▸ **Task data**
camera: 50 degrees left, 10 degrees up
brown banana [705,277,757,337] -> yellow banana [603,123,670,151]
---
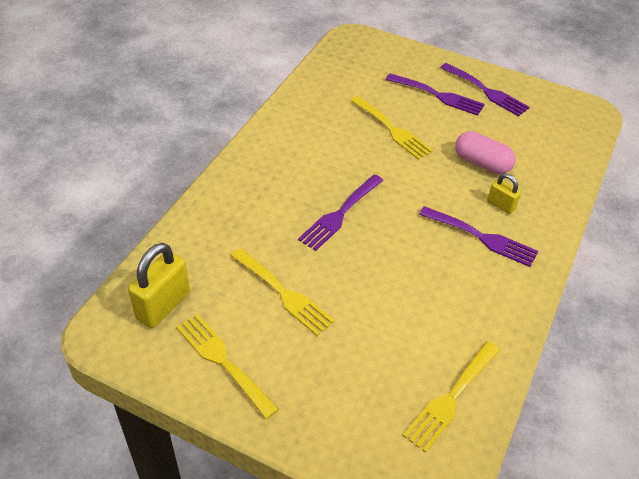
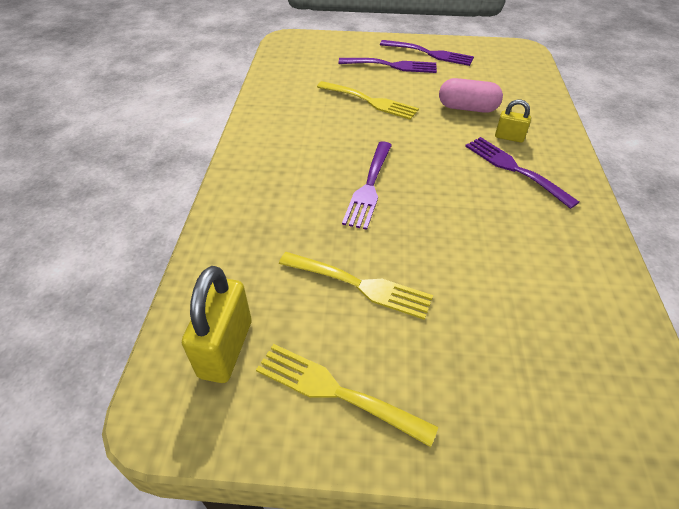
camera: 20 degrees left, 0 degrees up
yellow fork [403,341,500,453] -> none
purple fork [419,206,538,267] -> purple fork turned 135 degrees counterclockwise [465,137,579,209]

▸ **Required work**
Give back, word for word, only the lines above from the line holding "camera: 20 degrees left, 0 degrees up" to the line holding "purple fork [419,206,538,267]", both included.

▸ **Written response**
camera: 20 degrees left, 0 degrees up
yellow fork [403,341,500,453] -> none
purple fork [419,206,538,267] -> purple fork turned 135 degrees counterclockwise [465,137,579,209]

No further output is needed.